§ Task prompt:
The answer is to be an exact copy of the lines below running from the line with "D1: diode 1N4148 (A CN2/4, K VS) -> none" down to the line with "U1 pin VOUT: DGND -> VDD", both ends included, and nothing more.

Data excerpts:
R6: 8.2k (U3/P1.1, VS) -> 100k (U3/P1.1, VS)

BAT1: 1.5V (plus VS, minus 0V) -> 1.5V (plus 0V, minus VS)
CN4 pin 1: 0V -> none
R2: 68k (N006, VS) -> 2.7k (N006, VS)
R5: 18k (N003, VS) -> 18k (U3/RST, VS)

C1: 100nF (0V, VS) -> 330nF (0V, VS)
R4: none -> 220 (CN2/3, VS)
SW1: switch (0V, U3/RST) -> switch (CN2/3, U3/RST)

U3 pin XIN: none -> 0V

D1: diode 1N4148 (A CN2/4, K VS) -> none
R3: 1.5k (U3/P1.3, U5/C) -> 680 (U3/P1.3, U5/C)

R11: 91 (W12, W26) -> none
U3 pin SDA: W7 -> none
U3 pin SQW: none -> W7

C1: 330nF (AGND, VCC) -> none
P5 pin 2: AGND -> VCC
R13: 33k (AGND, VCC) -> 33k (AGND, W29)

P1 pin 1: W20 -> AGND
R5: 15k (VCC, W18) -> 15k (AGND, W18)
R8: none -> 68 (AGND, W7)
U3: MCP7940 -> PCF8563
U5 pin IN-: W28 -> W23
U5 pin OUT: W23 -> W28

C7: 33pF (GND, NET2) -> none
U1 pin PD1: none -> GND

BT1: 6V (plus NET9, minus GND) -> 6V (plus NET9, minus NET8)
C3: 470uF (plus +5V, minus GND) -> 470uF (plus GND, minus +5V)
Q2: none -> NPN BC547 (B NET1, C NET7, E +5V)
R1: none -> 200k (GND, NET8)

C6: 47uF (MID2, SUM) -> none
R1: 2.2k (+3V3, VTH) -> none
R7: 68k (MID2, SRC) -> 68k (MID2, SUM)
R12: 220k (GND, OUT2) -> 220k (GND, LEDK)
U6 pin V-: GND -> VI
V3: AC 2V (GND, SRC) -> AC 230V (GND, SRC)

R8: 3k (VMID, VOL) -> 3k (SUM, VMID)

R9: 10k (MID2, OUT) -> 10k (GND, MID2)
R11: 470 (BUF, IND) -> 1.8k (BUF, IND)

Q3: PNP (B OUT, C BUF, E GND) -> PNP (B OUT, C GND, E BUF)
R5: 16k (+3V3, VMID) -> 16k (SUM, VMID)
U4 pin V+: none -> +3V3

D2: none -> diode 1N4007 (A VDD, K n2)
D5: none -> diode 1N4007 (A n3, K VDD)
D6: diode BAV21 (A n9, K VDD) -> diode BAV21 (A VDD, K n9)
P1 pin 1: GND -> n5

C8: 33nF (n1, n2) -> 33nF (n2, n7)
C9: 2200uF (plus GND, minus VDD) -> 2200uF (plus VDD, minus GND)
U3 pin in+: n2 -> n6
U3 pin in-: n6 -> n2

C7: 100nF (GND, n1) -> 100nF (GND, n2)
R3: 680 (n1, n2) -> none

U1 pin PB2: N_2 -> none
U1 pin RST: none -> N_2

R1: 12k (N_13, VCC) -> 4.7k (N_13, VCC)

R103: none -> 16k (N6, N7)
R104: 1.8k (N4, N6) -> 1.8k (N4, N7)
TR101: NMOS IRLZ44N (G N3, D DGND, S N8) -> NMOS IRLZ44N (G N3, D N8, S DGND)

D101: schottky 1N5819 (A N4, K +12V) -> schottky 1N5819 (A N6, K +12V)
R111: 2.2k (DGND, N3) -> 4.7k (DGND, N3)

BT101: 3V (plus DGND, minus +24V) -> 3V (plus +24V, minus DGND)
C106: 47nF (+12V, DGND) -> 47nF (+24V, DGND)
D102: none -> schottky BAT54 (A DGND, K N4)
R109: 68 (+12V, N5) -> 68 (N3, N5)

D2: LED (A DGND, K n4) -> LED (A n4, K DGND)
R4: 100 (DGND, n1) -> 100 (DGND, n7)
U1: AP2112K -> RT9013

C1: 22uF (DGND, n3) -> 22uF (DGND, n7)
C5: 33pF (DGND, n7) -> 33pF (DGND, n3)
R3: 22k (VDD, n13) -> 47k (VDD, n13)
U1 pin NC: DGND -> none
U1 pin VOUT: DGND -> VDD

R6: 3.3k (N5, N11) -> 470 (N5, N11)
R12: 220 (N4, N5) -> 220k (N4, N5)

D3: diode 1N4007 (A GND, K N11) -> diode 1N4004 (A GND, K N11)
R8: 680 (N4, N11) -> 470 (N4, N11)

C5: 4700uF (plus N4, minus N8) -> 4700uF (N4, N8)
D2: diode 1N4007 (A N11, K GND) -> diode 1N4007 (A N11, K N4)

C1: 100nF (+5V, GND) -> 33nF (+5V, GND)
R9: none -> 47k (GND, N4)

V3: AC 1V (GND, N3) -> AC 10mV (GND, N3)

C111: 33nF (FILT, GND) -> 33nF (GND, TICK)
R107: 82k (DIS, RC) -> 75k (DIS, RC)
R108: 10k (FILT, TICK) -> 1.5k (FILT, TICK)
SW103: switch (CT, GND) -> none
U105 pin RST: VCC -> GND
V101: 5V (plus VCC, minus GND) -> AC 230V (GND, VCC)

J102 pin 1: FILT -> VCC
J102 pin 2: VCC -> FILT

§ Response to the task:
D1: diode 1N4148 (A CN2/4, K VS) -> none
R3: 1.5k (U3/P1.3, U5/C) -> 680 (U3/P1.3, U5/C)

R11: 91 (W12, W26) -> none
U3 pin SDA: W7 -> none
U3 pin SQW: none -> W7

C1: 330nF (AGND, VCC) -> none
P5 pin 2: AGND -> VCC
R13: 33k (AGND, VCC) -> 33k (AGND, W29)

P1 pin 1: W20 -> AGND
R5: 15k (VCC, W18) -> 15k (AGND, W18)
R8: none -> 68 (AGND, W7)
U3: MCP7940 -> PCF8563
U5 pin IN-: W28 -> W23
U5 pin OUT: W23 -> W28

C7: 33pF (GND, NET2) -> none
U1 pin PD1: none -> GND

BT1: 6V (plus NET9, minus GND) -> 6V (plus NET9, minus NET8)
C3: 470uF (plus +5V, minus GND) -> 470uF (plus GND, minus +5V)
Q2: none -> NPN BC547 (B NET1, C NET7, E +5V)
R1: none -> 200k (GND, NET8)

C6: 47uF (MID2, SUM) -> none
R1: 2.2k (+3V3, VTH) -> none
R7: 68k (MID2, SRC) -> 68k (MID2, SUM)
R12: 220k (GND, OUT2) -> 220k (GND, LEDK)
U6 pin V-: GND -> VI
V3: AC 2V (GND, SRC) -> AC 230V (GND, SRC)

R8: 3k (VMID, VOL) -> 3k (SUM, VMID)

R9: 10k (MID2, OUT) -> 10k (GND, MID2)
R11: 470 (BUF, IND) -> 1.8k (BUF, IND)

Q3: PNP (B OUT, C BUF, E GND) -> PNP (B OUT, C GND, E BUF)
R5: 16k (+3V3, VMID) -> 16k (SUM, VMID)
U4 pin V+: none -> +3V3

D2: none -> diode 1N4007 (A VDD, K n2)
D5: none -> diode 1N4007 (A n3, K VDD)
D6: diode BAV21 (A n9, K VDD) -> diode BAV21 (A VDD, K n9)
P1 pin 1: GND -> n5

C8: 33nF (n1, n2) -> 33nF (n2, n7)
C9: 2200uF (plus GND, minus VDD) -> 2200uF (plus VDD, minus GND)
U3 pin in+: n2 -> n6
U3 pin in-: n6 -> n2

C7: 100nF (GND, n1) -> 100nF (GND, n2)
R3: 680 (n1, n2) -> none

U1 pin PB2: N_2 -> none
U1 pin RST: none -> N_2

R1: 12k (N_13, VCC) -> 4.7k (N_13, VCC)

R103: none -> 16k (N6, N7)
R104: 1.8k (N4, N6) -> 1.8k (N4, N7)
TR101: NMOS IRLZ44N (G N3, D DGND, S N8) -> NMOS IRLZ44N (G N3, D N8, S DGND)

D101: schottky 1N5819 (A N4, K +12V) -> schottky 1N5819 (A N6, K +12V)
R111: 2.2k (DGND, N3) -> 4.7k (DGND, N3)

BT101: 3V (plus DGND, minus +24V) -> 3V (plus +24V, minus DGND)
C106: 47nF (+12V, DGND) -> 47nF (+24V, DGND)
D102: none -> schottky BAT54 (A DGND, K N4)
R109: 68 (+12V, N5) -> 68 (N3, N5)

D2: LED (A DGND, K n4) -> LED (A n4, K DGND)
R4: 100 (DGND, n1) -> 100 (DGND, n7)
U1: AP2112K -> RT9013

C1: 22uF (DGND, n3) -> 22uF (DGND, n7)
C5: 33pF (DGND, n7) -> 33pF (DGND, n3)
R3: 22k (VDD, n13) -> 47k (VDD, n13)
U1 pin NC: DGND -> none
U1 pin VOUT: DGND -> VDD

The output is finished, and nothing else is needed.